## Exercise directions
Copy all of the data that follows without altering a word.

## Record excerpts
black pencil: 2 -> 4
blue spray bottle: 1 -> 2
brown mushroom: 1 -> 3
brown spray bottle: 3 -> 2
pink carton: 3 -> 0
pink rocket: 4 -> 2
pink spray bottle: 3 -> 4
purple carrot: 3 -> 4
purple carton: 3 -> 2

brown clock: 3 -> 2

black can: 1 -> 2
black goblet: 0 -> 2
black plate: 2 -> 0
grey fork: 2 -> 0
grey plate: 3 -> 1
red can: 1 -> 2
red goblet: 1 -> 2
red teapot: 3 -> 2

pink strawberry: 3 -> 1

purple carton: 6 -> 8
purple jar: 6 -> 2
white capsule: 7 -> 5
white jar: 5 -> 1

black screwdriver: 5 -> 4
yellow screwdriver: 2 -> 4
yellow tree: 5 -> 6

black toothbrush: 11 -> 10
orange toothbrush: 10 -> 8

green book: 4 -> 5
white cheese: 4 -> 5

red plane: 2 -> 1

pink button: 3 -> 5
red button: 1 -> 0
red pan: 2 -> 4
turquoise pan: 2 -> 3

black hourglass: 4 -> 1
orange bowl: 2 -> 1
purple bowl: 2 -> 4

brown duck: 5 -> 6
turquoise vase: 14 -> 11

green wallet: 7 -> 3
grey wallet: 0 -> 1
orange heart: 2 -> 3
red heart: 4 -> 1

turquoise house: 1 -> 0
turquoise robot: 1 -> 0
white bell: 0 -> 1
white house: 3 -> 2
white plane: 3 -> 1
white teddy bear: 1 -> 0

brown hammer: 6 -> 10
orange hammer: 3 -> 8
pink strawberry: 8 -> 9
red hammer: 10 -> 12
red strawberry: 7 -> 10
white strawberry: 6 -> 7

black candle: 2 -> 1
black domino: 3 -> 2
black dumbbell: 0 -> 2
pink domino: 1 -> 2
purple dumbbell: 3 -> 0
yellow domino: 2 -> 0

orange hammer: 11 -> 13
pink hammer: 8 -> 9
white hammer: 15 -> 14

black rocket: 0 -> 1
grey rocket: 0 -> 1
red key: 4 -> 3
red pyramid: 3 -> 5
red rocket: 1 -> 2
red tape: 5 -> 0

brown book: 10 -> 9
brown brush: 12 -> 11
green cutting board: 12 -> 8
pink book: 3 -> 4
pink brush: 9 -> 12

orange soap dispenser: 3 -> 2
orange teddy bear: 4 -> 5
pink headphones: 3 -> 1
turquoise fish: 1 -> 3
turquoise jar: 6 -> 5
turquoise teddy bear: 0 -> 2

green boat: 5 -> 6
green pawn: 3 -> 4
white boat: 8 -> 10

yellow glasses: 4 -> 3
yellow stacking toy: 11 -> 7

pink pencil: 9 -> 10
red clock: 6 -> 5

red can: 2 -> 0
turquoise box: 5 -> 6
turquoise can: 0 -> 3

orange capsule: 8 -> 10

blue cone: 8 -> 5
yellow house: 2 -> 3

## Solution for this problem
black pencil: 2 -> 4
blue spray bottle: 1 -> 2
brown mushroom: 1 -> 3
brown spray bottle: 3 -> 2
pink carton: 3 -> 0
pink rocket: 4 -> 2
pink spray bottle: 3 -> 4
purple carrot: 3 -> 4
purple carton: 3 -> 2

brown clock: 3 -> 2

black can: 1 -> 2
black goblet: 0 -> 2
black plate: 2 -> 0
grey fork: 2 -> 0
grey plate: 3 -> 1
red can: 1 -> 2
red goblet: 1 -> 2
red teapot: 3 -> 2

pink strawberry: 3 -> 1

purple carton: 6 -> 8
purple jar: 6 -> 2
white capsule: 7 -> 5
white jar: 5 -> 1

black screwdriver: 5 -> 4
yellow screwdriver: 2 -> 4
yellow tree: 5 -> 6

black toothbrush: 11 -> 10
orange toothbrush: 10 -> 8

green book: 4 -> 5
white cheese: 4 -> 5

red plane: 2 -> 1

pink button: 3 -> 5
red button: 1 -> 0
red pan: 2 -> 4
turquoise pan: 2 -> 3

black hourglass: 4 -> 1
orange bowl: 2 -> 1
purple bowl: 2 -> 4

brown duck: 5 -> 6
turquoise vase: 14 -> 11

green wallet: 7 -> 3
grey wallet: 0 -> 1
orange heart: 2 -> 3
red heart: 4 -> 1

turquoise house: 1 -> 0
turquoise robot: 1 -> 0
white bell: 0 -> 1
white house: 3 -> 2
white plane: 3 -> 1
white teddy bear: 1 -> 0

brown hammer: 6 -> 10
orange hammer: 3 -> 8
pink strawberry: 8 -> 9
red hammer: 10 -> 12
red strawberry: 7 -> 10
white strawberry: 6 -> 7

black candle: 2 -> 1
black domino: 3 -> 2
black dumbbell: 0 -> 2
pink domino: 1 -> 2
purple dumbbell: 3 -> 0
yellow domino: 2 -> 0

orange hammer: 11 -> 13
pink hammer: 8 -> 9
white hammer: 15 -> 14

black rocket: 0 -> 1
grey rocket: 0 -> 1
red key: 4 -> 3
red pyramid: 3 -> 5
red rocket: 1 -> 2
red tape: 5 -> 0

brown book: 10 -> 9
brown brush: 12 -> 11
green cutting board: 12 -> 8
pink book: 3 -> 4
pink brush: 9 -> 12

orange soap dispenser: 3 -> 2
orange teddy bear: 4 -> 5
pink headphones: 3 -> 1
turquoise fish: 1 -> 3
turquoise jar: 6 -> 5
turquoise teddy bear: 0 -> 2

green boat: 5 -> 6
green pawn: 3 -> 4
white boat: 8 -> 10

yellow glasses: 4 -> 3
yellow stacking toy: 11 -> 7

pink pencil: 9 -> 10
red clock: 6 -> 5

red can: 2 -> 0
turquoise box: 5 -> 6
turquoise can: 0 -> 3

orange capsule: 8 -> 10

blue cone: 8 -> 5
yellow house: 2 -> 3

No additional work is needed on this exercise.